▶ _TASK DETAILS_
All lines from the one containing "grey notebook: 6 -> 4" down to the one containing "white phone: 3 -> 5", both ends included, are to be given again exactly; omit the rest of the listing below.

▶ _EXTRACTED INFORMATION_
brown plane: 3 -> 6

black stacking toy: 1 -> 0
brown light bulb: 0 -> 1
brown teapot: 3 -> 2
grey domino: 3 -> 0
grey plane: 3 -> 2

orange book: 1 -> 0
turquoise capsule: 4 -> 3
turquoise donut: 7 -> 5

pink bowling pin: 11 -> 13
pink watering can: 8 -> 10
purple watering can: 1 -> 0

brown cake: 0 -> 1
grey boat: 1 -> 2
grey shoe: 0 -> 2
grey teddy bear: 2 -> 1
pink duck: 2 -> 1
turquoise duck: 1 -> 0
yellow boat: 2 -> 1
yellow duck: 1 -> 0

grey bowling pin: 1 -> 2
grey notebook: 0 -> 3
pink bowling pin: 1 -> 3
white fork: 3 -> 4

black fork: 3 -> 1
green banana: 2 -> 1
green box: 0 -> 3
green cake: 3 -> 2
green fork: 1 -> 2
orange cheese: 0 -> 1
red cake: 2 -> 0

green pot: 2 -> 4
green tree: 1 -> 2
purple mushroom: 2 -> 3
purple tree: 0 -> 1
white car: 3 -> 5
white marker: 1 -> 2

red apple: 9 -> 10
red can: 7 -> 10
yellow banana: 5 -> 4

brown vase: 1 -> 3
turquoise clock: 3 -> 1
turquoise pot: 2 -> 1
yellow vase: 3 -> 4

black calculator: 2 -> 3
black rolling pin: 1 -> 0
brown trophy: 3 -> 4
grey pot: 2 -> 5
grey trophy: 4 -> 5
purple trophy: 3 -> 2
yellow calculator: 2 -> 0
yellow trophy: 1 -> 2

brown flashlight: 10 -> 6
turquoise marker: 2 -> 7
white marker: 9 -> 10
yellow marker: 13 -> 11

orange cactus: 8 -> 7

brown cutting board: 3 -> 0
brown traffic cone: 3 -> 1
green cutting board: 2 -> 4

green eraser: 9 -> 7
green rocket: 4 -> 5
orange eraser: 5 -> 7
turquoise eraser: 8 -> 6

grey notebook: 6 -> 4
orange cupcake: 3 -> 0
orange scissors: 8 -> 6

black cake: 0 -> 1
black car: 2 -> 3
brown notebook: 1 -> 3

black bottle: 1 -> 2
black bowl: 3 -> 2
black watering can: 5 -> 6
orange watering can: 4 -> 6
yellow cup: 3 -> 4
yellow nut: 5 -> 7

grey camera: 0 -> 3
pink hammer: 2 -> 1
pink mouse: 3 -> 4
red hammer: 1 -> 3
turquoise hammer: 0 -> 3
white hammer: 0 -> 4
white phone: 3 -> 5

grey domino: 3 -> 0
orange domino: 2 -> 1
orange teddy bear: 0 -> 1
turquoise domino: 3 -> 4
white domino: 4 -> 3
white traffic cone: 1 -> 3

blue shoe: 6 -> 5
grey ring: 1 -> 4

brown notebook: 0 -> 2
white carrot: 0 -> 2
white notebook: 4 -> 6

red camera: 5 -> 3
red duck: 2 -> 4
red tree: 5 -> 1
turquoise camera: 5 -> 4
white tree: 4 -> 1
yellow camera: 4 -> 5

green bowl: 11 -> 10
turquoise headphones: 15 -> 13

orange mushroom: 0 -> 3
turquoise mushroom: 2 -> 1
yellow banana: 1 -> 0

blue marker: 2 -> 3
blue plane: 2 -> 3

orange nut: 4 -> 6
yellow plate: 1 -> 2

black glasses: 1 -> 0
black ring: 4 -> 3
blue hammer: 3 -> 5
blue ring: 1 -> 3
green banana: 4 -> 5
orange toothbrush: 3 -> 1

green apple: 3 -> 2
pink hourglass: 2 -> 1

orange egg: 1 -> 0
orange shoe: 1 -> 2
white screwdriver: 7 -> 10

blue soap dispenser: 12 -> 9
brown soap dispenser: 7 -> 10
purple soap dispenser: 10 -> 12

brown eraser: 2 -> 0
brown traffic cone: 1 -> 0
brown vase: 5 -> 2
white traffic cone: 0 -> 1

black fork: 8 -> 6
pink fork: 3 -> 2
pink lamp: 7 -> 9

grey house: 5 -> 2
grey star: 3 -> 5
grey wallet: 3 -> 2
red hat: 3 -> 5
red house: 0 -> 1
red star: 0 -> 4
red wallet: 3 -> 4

▶ _RESPONSE AREA_
grey notebook: 6 -> 4
orange cupcake: 3 -> 0
orange scissors: 8 -> 6

black cake: 0 -> 1
black car: 2 -> 3
brown notebook: 1 -> 3

black bottle: 1 -> 2
black bowl: 3 -> 2
black watering can: 5 -> 6
orange watering can: 4 -> 6
yellow cup: 3 -> 4
yellow nut: 5 -> 7

grey camera: 0 -> 3
pink hammer: 2 -> 1
pink mouse: 3 -> 4
red hammer: 1 -> 3
turquoise hammer: 0 -> 3
white hammer: 0 -> 4
white phone: 3 -> 5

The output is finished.